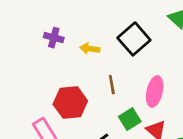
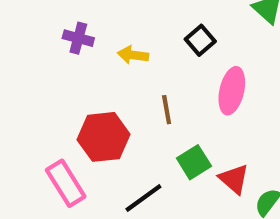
black square: (134, 39) -> (200, 40), size x0.6
pink ellipse: (155, 91) -> (232, 91), moved

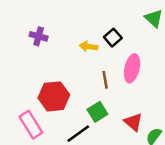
yellow arrow: (133, 55) -> (89, 47), moved
brown line: (167, 110) -> (105, 80), moved
green square: (194, 162) -> (97, 112), moved

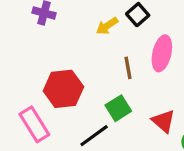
yellow arrow: (89, 47) -> (107, 26), turned -42

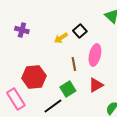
red triangle: (163, 121) -> (96, 85), moved, turned 49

About this exercise: Copy only this, please: the line with "yellow arrow: (133, 55) -> (89, 47), moved" and every line after it through the end of the data, with no pictures.

Your response:
yellow arrow: (133, 55) -> (89, 47), moved
brown line: (167, 110) -> (105, 80), moved
green square: (194, 162) -> (97, 112), moved

yellow arrow: (89, 47) -> (107, 26), turned -42

red triangle: (163, 121) -> (96, 85), moved, turned 49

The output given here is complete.